[Opening MATERIAL FOR THE TASK section]

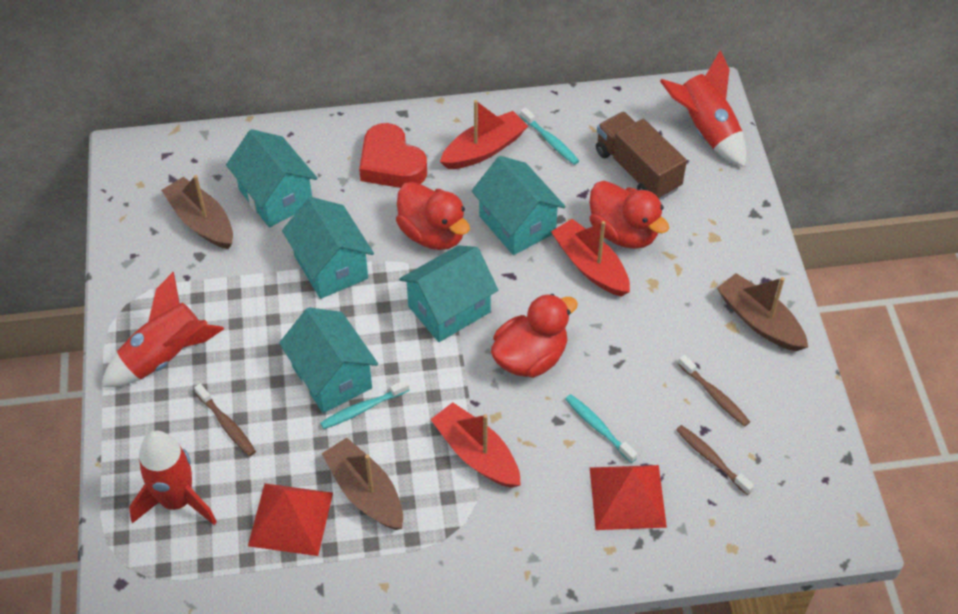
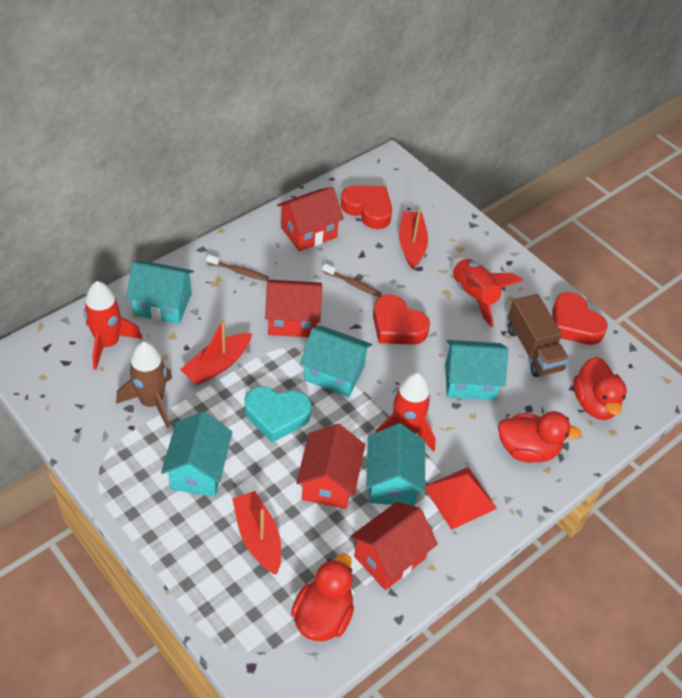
brown boat: 3 -> 0
brown rocket: 0 -> 1
brown toothbrush: 3 -> 2
red heart: 1 -> 3
red house: 0 -> 4
red pyramid: 2 -> 1
turquoise heart: 0 -> 1
turquoise toothbrush: 3 -> 0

[Closing MATERIAL FOR THE TASK section]

- _WHAT THE TASK REQUIRES_: Print all entries exactly; skip the pictures.

- _SOLUTION TO THE PROBLEM_:
brown boat: 3 -> 0
brown rocket: 0 -> 1
brown toothbrush: 3 -> 2
red heart: 1 -> 3
red house: 0 -> 4
red pyramid: 2 -> 1
turquoise heart: 0 -> 1
turquoise toothbrush: 3 -> 0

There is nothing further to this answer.